→ INFORMATION SUPPLIED:

----------------

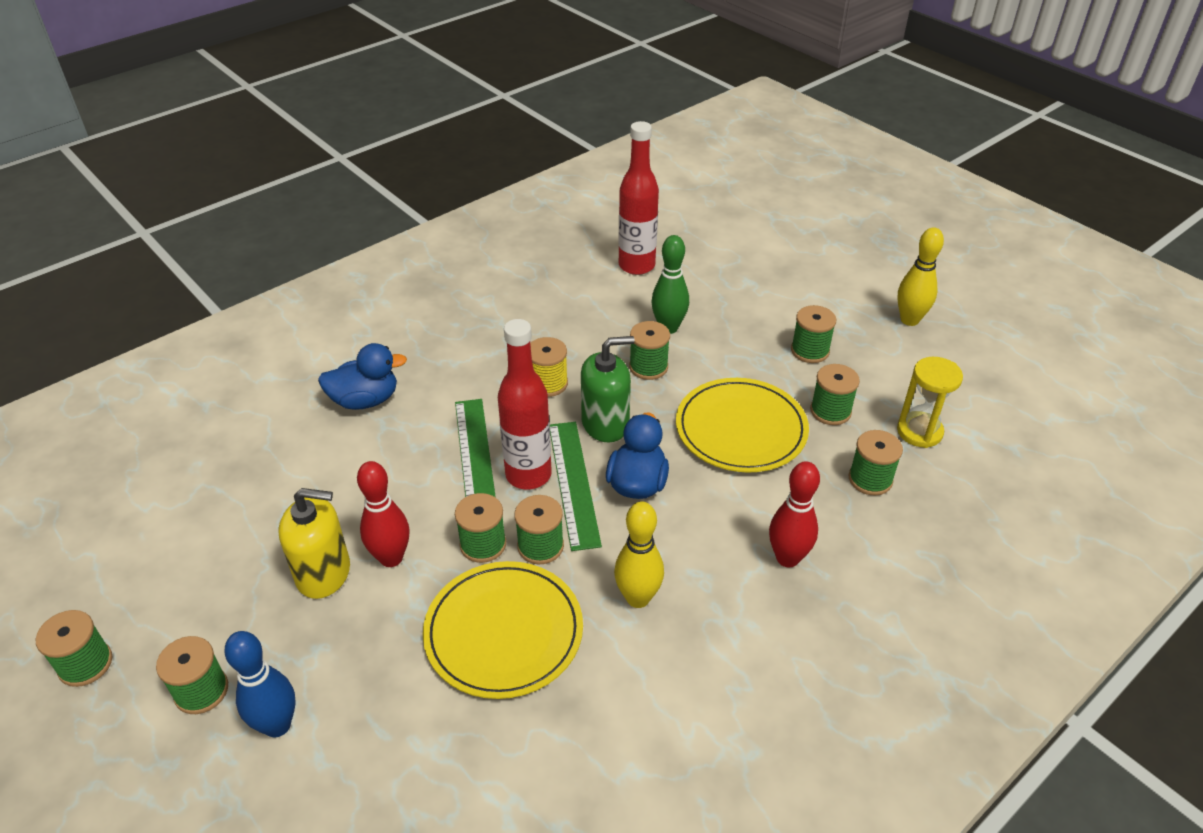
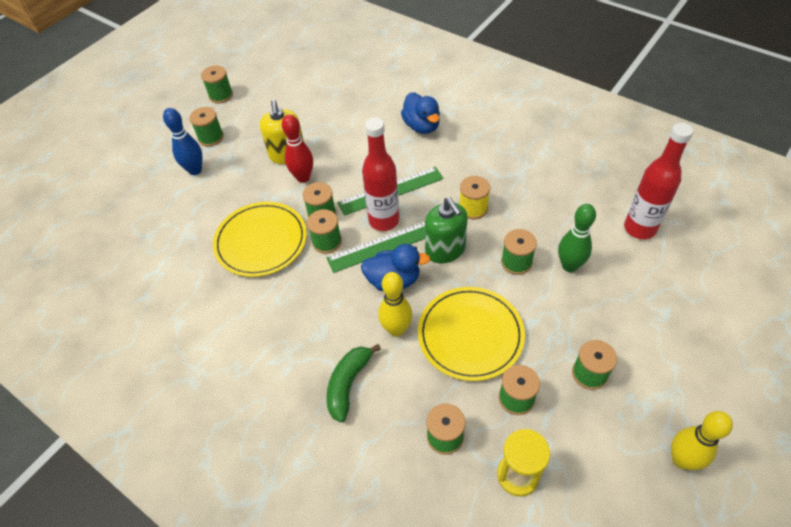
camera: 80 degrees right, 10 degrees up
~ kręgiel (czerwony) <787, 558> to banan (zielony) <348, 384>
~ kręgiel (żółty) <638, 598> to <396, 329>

----------------

→ AIM OF THE EXERCISE: Tally up how many lines in the preceding listing contain the word "kręgiel". Give nothing but the number.

→ PROBLEM SOLUTION: 2